The line with "cyan diamond: moved 3 px right, 15 px up" and each line following it, up to the final line of the data, should be set down exactly; pictures stay out.

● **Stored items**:

+ + + +

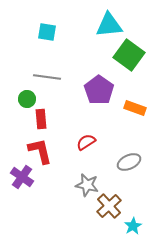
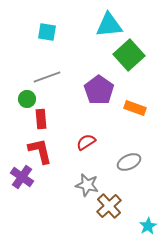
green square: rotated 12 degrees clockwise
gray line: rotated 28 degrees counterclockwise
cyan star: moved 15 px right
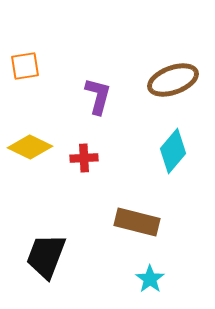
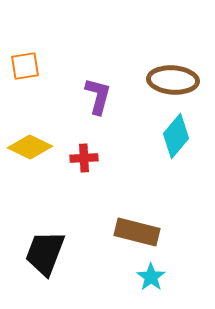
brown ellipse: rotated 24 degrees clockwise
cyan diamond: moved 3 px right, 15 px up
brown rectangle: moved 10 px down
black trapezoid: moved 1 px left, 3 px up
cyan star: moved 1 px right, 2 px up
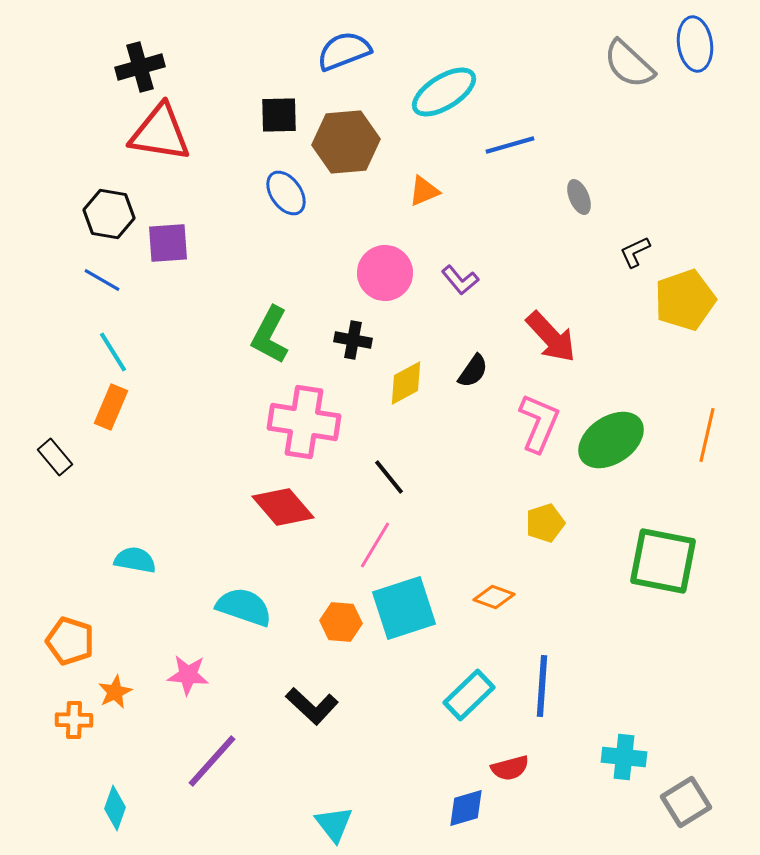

+ + + +

● **Answer section**:
cyan diamond: moved 3 px right, 15 px up
brown rectangle: moved 10 px down
black trapezoid: moved 1 px left, 3 px up
cyan star: moved 1 px right, 2 px up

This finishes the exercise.